-- START OF Data excerpts --

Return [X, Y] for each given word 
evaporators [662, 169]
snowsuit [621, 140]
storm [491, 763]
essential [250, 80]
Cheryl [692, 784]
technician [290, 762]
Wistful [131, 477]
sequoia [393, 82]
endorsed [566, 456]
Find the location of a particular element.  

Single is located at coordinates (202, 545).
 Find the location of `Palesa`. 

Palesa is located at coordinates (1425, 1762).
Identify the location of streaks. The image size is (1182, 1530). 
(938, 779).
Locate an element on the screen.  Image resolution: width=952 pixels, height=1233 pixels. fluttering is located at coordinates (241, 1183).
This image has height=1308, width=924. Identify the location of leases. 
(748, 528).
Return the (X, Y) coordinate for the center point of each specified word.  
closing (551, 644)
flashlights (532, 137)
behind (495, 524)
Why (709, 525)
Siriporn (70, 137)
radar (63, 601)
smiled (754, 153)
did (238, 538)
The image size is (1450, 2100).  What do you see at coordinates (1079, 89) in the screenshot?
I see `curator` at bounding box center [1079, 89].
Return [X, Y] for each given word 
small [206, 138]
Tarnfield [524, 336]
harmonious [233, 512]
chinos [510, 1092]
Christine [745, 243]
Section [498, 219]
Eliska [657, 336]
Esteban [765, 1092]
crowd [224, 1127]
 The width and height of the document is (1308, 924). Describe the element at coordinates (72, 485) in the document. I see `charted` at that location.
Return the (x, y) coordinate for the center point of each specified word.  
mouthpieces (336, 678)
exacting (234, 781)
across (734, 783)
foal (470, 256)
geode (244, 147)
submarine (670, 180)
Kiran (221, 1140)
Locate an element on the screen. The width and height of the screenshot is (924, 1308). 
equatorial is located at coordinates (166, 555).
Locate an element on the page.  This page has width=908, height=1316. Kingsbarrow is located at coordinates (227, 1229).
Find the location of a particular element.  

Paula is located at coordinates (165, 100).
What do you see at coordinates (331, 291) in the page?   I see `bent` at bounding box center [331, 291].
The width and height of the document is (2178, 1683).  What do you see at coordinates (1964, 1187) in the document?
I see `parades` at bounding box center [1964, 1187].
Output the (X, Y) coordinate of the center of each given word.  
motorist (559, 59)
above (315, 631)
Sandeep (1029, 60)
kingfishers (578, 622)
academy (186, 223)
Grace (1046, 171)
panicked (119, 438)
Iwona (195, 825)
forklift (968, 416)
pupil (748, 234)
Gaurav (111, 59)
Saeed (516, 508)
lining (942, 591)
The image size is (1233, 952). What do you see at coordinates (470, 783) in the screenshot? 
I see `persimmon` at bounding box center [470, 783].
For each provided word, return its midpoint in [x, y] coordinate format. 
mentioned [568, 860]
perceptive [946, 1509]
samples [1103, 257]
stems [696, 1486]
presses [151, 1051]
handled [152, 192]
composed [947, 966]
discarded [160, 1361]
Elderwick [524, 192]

-- END OF Data excerpts --

Convert the records from the line containing "stems [696, 1486]" through the end into a JSON list of strings, one string per line, leaving out blank lines.

[
  "stems [696, 1486]",
  "presses [151, 1051]",
  "handled [152, 192]",
  "composed [947, 966]",
  "discarded [160, 1361]",
  "Elderwick [524, 192]"
]